_TASK ITEM_:
Restate, word for word and with no pictures, the stretch of lines in the data below that begins at the line with "(347, 363) = (239, 382): turquoise" and ends at the line with "(142, 366) = (141, 395): brown", inclusive.

:: DATASET EXCERPTS

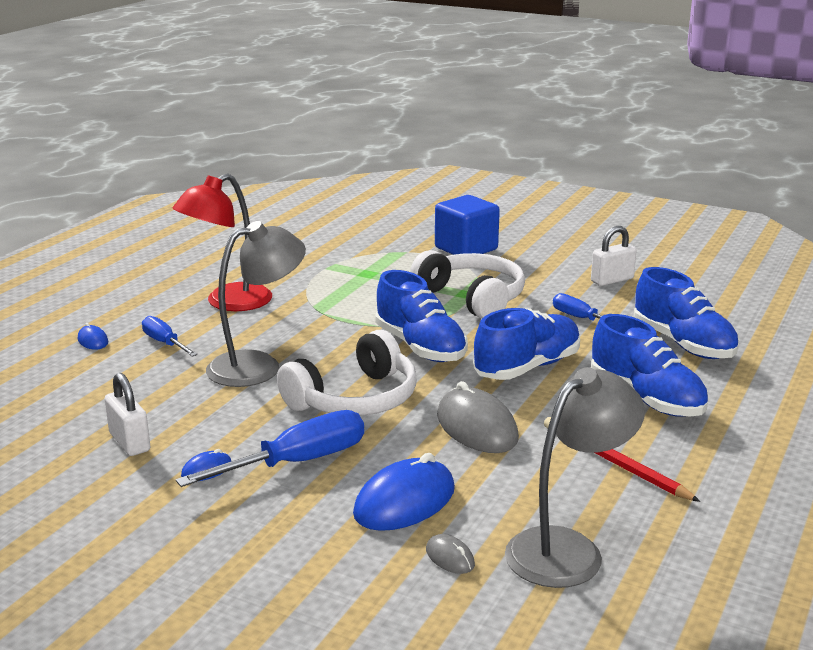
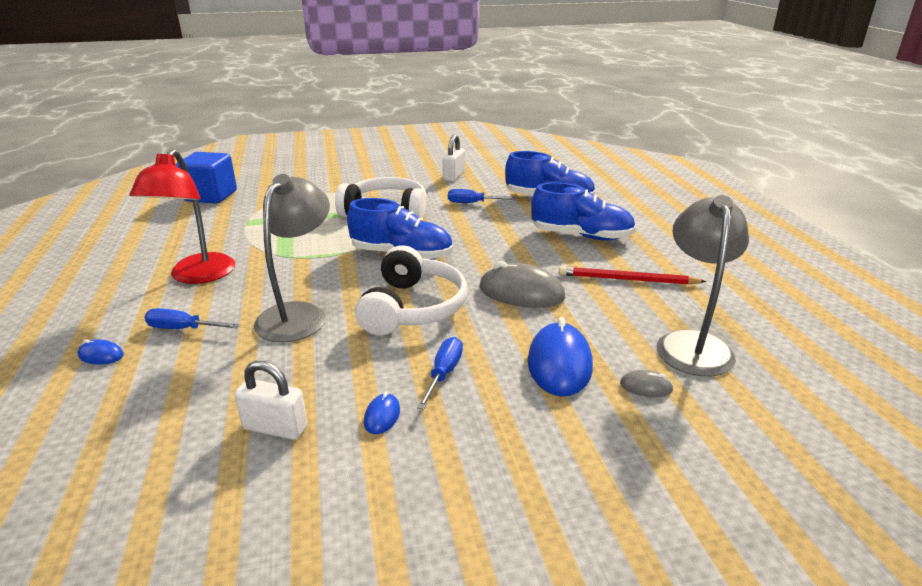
camera: 40 degrees left, 5 degrees up
(297, 462) = (443, 373): blue screwdriver -> blue screwdriver, size x0.59
(466, 249) = (333, 183): blue cube -> blue cube (211, 196)
(527, 367) = (489, 243): blue shoe -> none

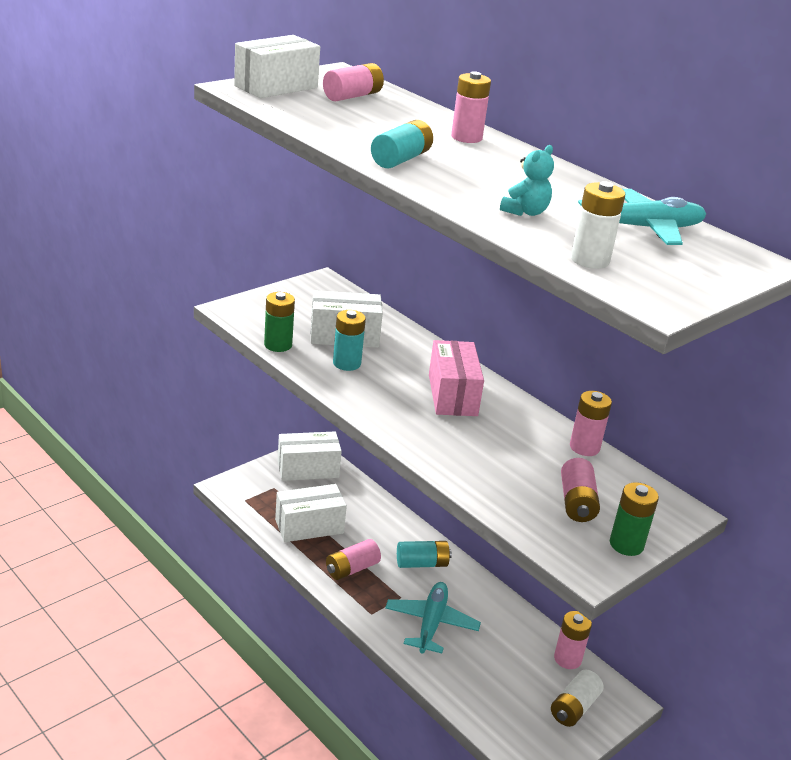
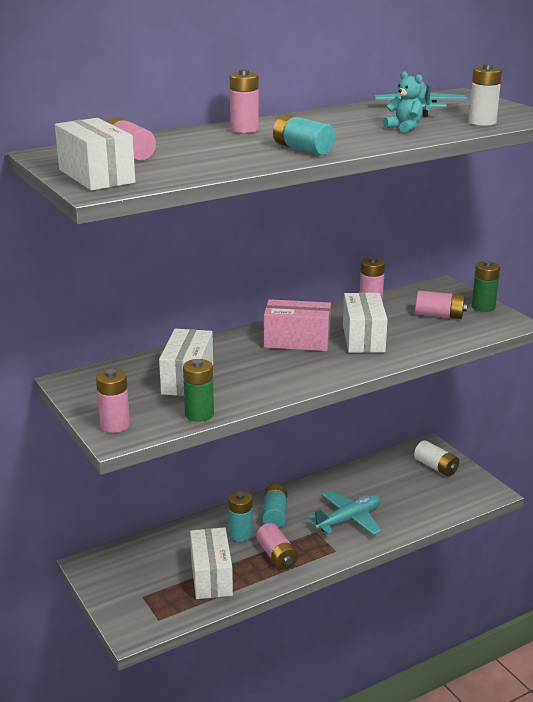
camera: 75 degrees left, 5 degrees down
(308, 469) = (118, 569): white box -> white box (363, 338)
(347, 363) = (239, 382): turquoise battery -> turquoise battery (240, 534)
(431, 623) = (349, 519): turquoise plane -> turquoise plane turned 120 degrees clockwise
(567, 659) = (388, 461): pink battery -> pink battery (115, 425)

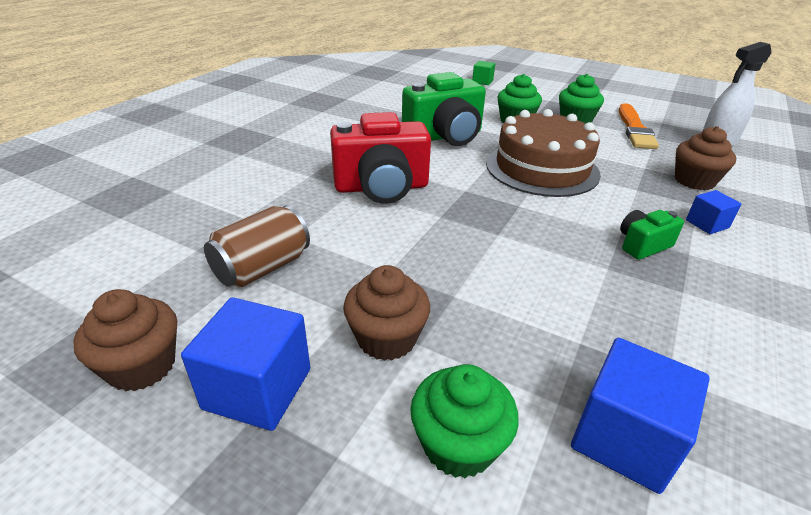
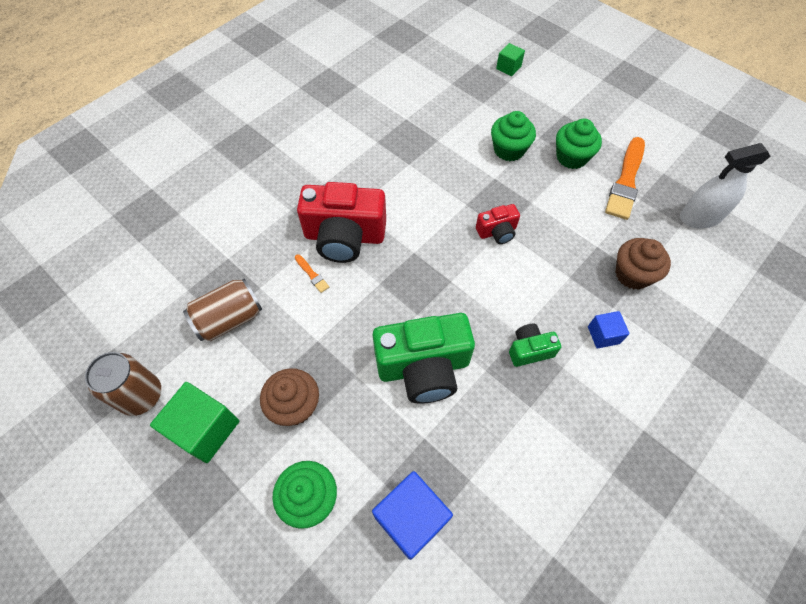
camera: 15 degrees right, 25 degrees up
(142, 366) = (141, 395): brown cupcake -> brown can
(257, 388) = (205, 429): blue cube -> green cube
(356, 219) = (312, 274): none -> orange brush
(445, 136) = (428, 167): green camera -> green camera (423, 367)
(542, 168) = (497, 232): brown cake -> red camera

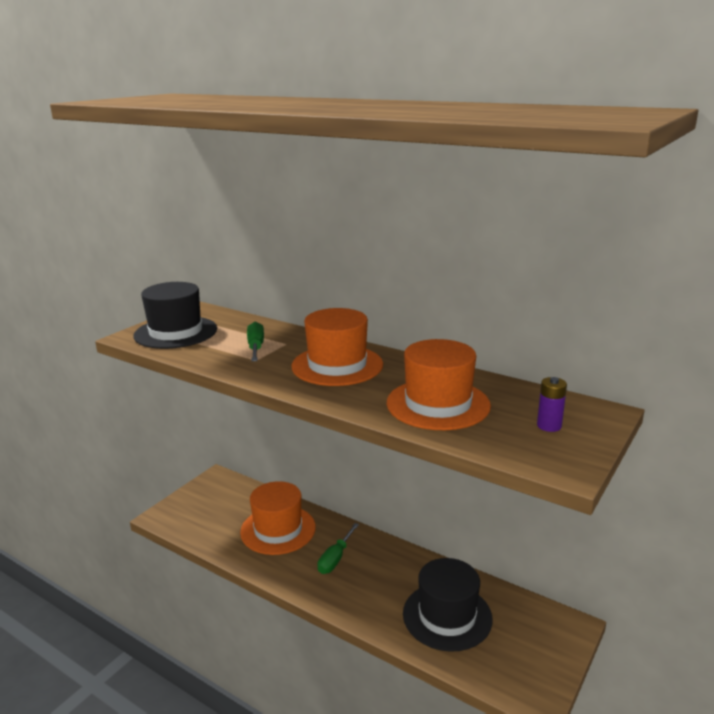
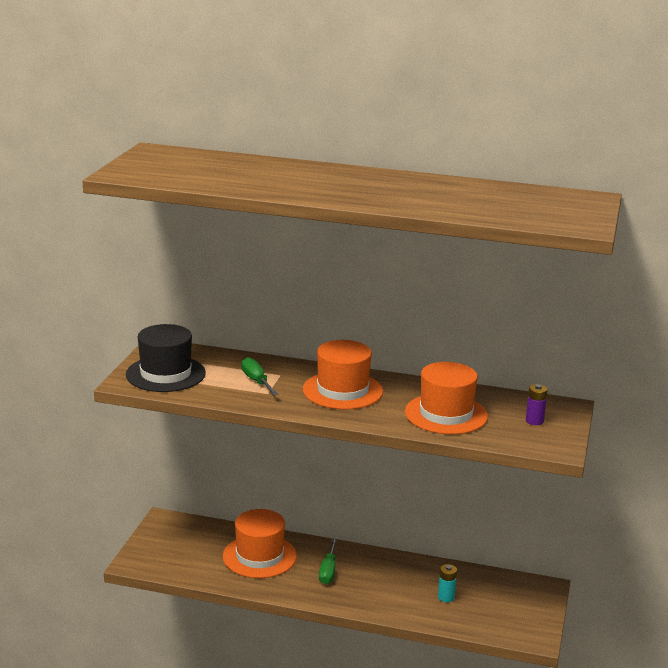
camera: 20 degrees left, 0 degrees up
(447, 616) = (446, 597): black hat -> turquoise battery

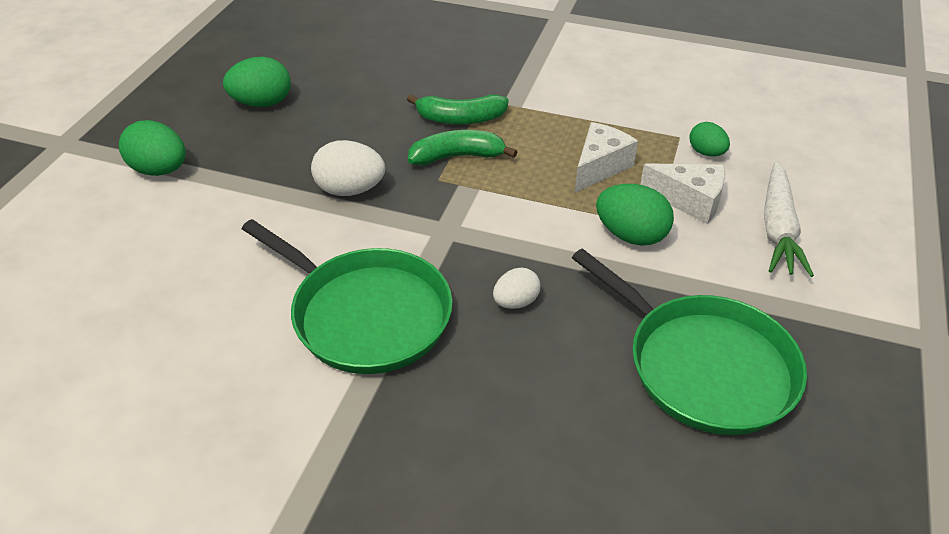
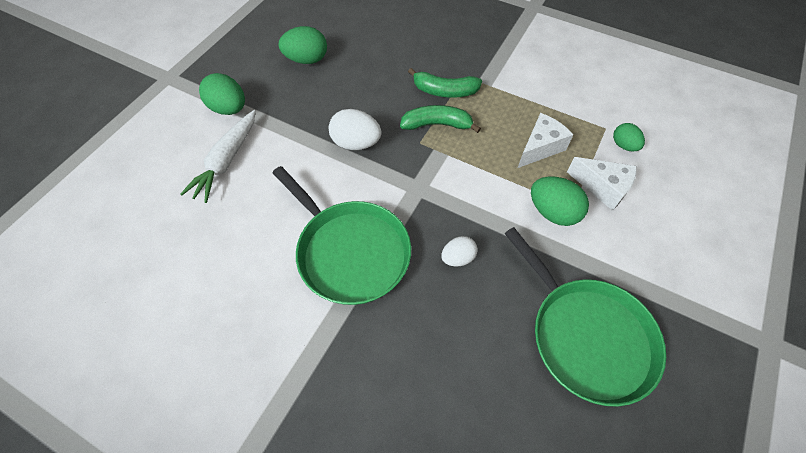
camera: 10 degrees right, 15 degrees up
(778, 229) = (666, 222): white carrot -> white carrot (227, 161)

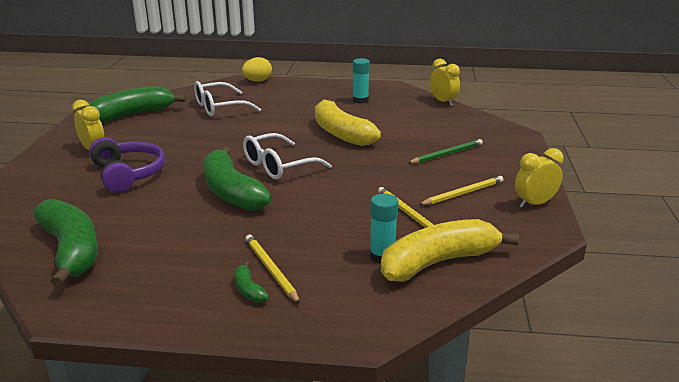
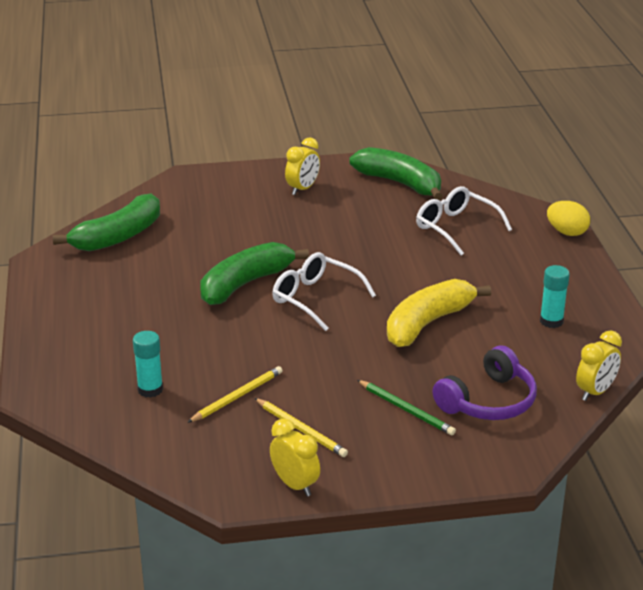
camera: 75 degrees right, 5 degrees up
(128, 174) = (259, 222): purple headphones -> purple headphones (488, 401)
(248, 289) = (81, 329): green banana -> none
(271, 270) = (113, 334): yellow pencil -> none
(438, 262) = (148, 424): yellow banana -> none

::::

_EXERCISE OUTPUT_:
(347, 363) = (239, 382): turquoise battery -> turquoise battery (240, 534)
(431, 623) = (349, 519): turquoise plane -> turquoise plane turned 120 degrees clockwise
(567, 659) = (388, 461): pink battery -> pink battery (115, 425)

camera: 15 degrees right, 25 degrees up
(142, 366) = (141, 395): brown cupcake -> brown can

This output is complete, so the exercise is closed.